* start GIVEN DATA *
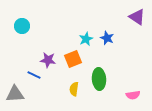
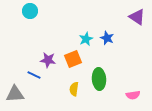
cyan circle: moved 8 px right, 15 px up
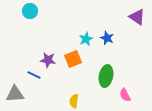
green ellipse: moved 7 px right, 3 px up; rotated 15 degrees clockwise
yellow semicircle: moved 12 px down
pink semicircle: moved 8 px left; rotated 72 degrees clockwise
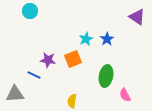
blue star: moved 1 px down; rotated 16 degrees clockwise
yellow semicircle: moved 2 px left
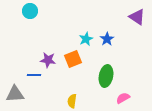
blue line: rotated 24 degrees counterclockwise
pink semicircle: moved 2 px left, 3 px down; rotated 88 degrees clockwise
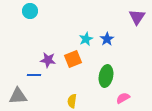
purple triangle: rotated 30 degrees clockwise
gray triangle: moved 3 px right, 2 px down
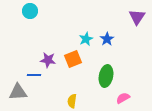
gray triangle: moved 4 px up
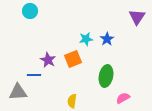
cyan star: rotated 16 degrees clockwise
purple star: rotated 21 degrees clockwise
* end GIVEN DATA *
- TASK DIRECTIONS -
Print the listing above word for word, leaving out the lines that stand for pictures.

- RIGHT ANSWER -
cyan circle: moved 8 px right, 15 px up
green ellipse: moved 7 px right, 3 px up; rotated 15 degrees clockwise
yellow semicircle: moved 12 px down
pink semicircle: moved 8 px left; rotated 72 degrees clockwise
blue star: moved 1 px down; rotated 16 degrees clockwise
yellow semicircle: moved 2 px left
blue line: rotated 24 degrees counterclockwise
pink semicircle: moved 2 px left, 3 px down; rotated 88 degrees clockwise
purple triangle: rotated 30 degrees clockwise
gray triangle: moved 3 px right, 2 px down
gray triangle: moved 4 px up
cyan star: rotated 16 degrees clockwise
purple star: rotated 21 degrees clockwise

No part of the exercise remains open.